*** Opening of Recorded information ***

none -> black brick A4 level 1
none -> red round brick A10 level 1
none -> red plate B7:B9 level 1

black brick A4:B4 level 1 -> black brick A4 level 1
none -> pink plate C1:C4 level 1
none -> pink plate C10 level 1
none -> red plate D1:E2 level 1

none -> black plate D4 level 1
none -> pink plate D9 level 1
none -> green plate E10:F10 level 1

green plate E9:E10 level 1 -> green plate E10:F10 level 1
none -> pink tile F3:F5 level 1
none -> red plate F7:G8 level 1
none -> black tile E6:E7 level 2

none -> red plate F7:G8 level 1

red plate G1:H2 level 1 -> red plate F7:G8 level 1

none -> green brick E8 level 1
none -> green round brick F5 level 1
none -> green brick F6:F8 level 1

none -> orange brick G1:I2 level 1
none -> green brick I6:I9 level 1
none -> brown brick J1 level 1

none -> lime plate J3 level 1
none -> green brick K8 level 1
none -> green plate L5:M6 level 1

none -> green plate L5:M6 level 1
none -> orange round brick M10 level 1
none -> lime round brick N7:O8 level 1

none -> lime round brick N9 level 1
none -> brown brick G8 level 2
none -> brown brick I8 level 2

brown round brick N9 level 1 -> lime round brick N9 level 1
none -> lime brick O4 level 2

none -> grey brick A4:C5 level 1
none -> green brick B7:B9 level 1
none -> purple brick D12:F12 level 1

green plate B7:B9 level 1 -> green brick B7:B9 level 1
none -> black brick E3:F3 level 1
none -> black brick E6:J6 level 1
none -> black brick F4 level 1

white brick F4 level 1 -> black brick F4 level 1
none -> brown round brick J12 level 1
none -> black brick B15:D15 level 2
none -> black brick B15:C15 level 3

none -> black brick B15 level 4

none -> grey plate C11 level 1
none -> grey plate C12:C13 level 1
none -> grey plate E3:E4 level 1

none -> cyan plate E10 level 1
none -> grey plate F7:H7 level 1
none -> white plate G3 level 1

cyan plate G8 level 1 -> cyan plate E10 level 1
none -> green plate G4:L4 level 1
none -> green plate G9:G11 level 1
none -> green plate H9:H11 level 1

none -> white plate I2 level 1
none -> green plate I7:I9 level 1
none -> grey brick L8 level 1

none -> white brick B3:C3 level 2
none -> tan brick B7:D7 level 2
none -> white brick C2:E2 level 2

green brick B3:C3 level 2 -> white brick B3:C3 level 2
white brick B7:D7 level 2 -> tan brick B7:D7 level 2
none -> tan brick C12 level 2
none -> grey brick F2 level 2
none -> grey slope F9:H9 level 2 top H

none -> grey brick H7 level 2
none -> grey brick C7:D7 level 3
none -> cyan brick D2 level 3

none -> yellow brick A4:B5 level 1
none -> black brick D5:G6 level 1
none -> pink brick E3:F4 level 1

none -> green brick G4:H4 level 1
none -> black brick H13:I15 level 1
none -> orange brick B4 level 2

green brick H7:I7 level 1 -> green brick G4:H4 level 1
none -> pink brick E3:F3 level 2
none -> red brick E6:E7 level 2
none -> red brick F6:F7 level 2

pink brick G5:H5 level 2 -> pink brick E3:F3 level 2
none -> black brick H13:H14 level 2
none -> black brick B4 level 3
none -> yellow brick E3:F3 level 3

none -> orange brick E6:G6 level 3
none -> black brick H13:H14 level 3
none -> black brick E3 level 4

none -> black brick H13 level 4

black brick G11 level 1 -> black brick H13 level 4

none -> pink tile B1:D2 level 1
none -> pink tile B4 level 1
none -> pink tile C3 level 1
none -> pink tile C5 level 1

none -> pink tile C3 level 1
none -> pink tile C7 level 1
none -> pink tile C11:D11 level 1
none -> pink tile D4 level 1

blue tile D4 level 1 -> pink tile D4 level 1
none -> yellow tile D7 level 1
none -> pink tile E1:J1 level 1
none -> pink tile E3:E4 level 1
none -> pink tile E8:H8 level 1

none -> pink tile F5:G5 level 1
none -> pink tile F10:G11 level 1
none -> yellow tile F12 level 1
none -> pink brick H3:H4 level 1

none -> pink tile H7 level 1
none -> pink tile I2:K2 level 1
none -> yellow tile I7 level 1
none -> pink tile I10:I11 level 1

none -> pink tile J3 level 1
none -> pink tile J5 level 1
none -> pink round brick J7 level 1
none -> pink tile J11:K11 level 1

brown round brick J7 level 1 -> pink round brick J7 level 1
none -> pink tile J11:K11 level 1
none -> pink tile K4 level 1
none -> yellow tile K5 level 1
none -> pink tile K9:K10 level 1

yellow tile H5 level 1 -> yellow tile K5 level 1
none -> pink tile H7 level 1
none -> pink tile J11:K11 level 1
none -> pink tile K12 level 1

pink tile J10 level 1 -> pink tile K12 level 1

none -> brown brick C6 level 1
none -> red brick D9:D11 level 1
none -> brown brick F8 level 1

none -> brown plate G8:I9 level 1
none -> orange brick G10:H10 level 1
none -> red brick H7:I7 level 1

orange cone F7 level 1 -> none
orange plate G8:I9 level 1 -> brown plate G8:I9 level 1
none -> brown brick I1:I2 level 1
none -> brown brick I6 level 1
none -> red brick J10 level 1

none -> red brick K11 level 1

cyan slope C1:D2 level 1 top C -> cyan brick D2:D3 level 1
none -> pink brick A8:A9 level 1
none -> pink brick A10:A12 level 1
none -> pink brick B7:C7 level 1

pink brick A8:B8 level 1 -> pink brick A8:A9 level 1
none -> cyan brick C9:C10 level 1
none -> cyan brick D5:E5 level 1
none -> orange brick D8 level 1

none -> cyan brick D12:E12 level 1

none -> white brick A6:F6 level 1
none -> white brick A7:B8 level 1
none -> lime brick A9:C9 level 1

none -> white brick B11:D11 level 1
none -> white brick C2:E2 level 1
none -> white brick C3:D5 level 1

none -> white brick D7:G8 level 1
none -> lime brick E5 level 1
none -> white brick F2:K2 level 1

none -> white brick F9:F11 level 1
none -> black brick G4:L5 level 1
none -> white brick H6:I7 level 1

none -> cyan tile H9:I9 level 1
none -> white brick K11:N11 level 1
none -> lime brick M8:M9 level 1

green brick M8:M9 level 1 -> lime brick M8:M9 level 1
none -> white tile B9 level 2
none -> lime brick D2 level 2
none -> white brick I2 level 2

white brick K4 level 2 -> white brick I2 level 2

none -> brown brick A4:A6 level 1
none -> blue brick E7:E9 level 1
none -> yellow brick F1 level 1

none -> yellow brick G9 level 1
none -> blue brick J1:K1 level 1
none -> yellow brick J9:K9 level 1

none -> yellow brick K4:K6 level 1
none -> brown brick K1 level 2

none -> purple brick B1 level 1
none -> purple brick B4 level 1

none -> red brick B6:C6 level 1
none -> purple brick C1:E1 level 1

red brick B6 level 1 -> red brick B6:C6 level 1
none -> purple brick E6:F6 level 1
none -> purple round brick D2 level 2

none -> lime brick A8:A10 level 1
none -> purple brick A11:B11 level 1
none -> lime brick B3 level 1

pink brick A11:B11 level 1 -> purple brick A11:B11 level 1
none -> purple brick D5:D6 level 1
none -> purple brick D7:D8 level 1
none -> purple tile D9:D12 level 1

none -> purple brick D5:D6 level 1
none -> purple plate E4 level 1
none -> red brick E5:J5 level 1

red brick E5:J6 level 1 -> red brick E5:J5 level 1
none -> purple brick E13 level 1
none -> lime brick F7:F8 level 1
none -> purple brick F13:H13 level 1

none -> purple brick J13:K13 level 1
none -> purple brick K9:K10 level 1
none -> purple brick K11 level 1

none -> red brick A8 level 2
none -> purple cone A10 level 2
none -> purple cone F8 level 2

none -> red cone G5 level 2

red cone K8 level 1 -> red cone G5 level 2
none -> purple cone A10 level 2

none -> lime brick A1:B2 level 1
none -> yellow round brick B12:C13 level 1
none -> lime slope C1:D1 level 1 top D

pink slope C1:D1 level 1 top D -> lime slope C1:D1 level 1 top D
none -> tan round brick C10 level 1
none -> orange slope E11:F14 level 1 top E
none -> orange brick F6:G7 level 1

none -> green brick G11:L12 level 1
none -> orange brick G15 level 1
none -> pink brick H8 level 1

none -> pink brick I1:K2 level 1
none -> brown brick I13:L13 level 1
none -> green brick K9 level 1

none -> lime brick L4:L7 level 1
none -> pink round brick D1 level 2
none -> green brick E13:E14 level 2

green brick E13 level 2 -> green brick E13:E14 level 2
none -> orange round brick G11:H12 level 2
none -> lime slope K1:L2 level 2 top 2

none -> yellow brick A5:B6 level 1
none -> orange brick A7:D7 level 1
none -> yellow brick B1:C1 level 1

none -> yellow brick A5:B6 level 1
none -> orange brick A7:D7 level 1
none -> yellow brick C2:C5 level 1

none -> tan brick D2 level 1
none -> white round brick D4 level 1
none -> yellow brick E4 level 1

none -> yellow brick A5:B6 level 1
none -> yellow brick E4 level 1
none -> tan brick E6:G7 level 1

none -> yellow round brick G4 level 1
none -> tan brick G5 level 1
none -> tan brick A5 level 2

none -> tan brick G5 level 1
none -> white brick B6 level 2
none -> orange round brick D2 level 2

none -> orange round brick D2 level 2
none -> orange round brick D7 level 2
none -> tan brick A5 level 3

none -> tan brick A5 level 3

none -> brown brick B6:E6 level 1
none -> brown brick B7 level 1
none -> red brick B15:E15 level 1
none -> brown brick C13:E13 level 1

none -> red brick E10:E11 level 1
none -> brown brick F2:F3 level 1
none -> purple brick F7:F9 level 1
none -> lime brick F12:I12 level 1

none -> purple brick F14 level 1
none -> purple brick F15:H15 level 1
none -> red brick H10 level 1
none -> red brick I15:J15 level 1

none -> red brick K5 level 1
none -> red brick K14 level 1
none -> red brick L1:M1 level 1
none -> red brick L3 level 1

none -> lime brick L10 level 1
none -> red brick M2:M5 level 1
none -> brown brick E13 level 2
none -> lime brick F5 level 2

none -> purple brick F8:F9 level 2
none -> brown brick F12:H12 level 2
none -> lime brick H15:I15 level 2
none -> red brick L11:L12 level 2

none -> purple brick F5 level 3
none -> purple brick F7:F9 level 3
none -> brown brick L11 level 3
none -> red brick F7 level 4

*** Close of Recorded information ***

Instructions to follow:
The lines to copy are those in the listing that contain the word "cyan".

Response box:
none -> cyan plate E10 level 1
cyan plate G8 level 1 -> cyan plate E10 level 1
none -> cyan brick D2 level 3
cyan slope C1:D2 level 1 top C -> cyan brick D2:D3 level 1
none -> cyan brick C9:C10 level 1
none -> cyan brick D5:E5 level 1
none -> cyan brick D12:E12 level 1
none -> cyan tile H9:I9 level 1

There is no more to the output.